> **Exercise description**
Write out every line of the entries below word for word, omitting the pictures.

> **Spatial question entries**
▬▬▬▬▬▬

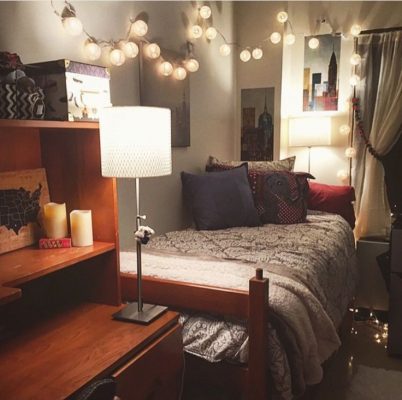
You are a GUI agent. You are given a task and a screenshot of the screen. Output one action in this format:
    pyautogui.click(x=<x>, y=<y>)
    Task: Click on the lights
    
    Given the screenshot: What is the action you would take?
    pyautogui.click(x=119, y=59)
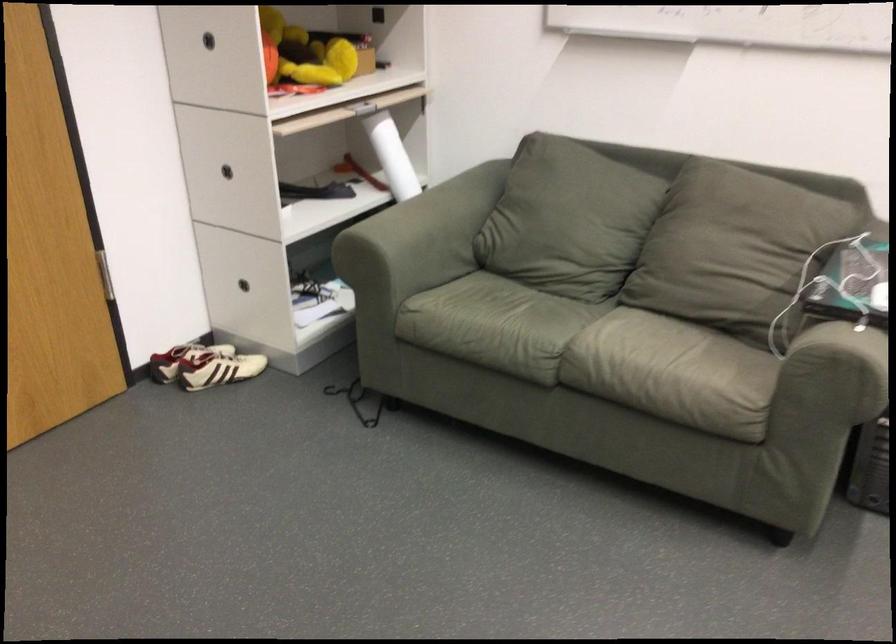
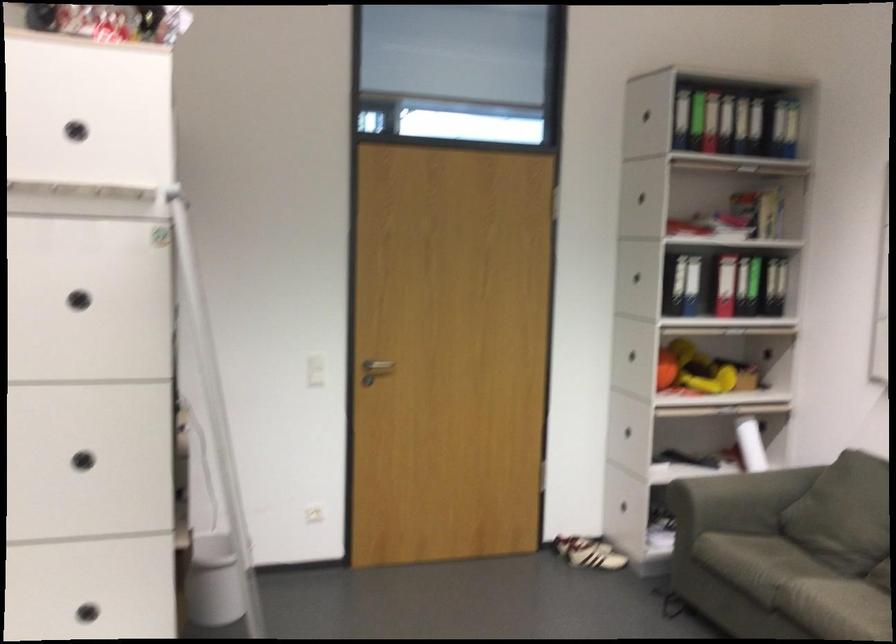
The point at [406,158] is marked in the first image. Where is the corresponding point in the second image?

(750, 444)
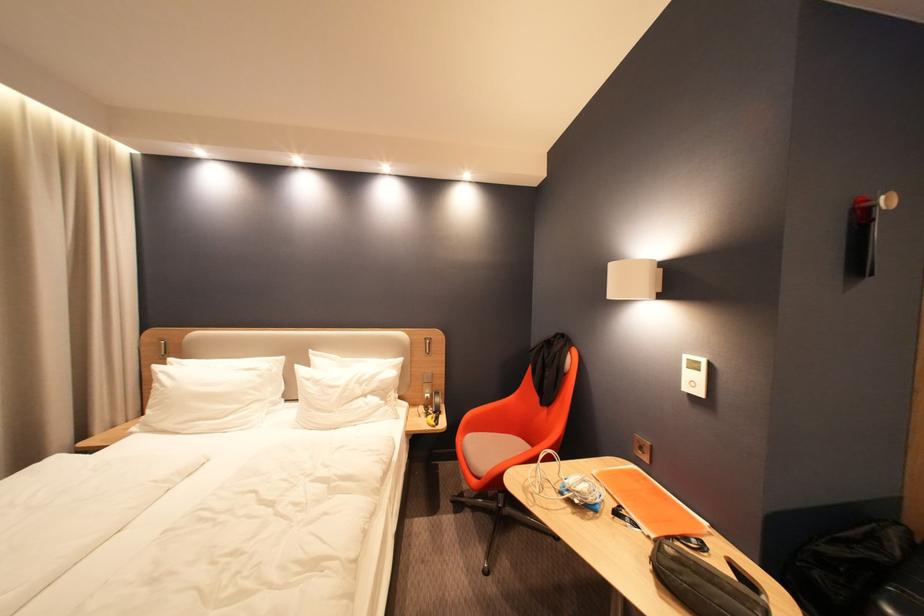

▬▬▬▬▬▬

> **Reply**
You are a GUI agent. You are given a task and a screenshot of the screen. Output one action in this format:
    pyautogui.click(x=<x>, y=<y>)
    Task: Click on the lights
    
    Given the screenshot: What is the action you would take?
    pyautogui.click(x=119, y=59)
The point at [406,158] is marked in the first image. Where is the corresponding point in the second image?

(750, 444)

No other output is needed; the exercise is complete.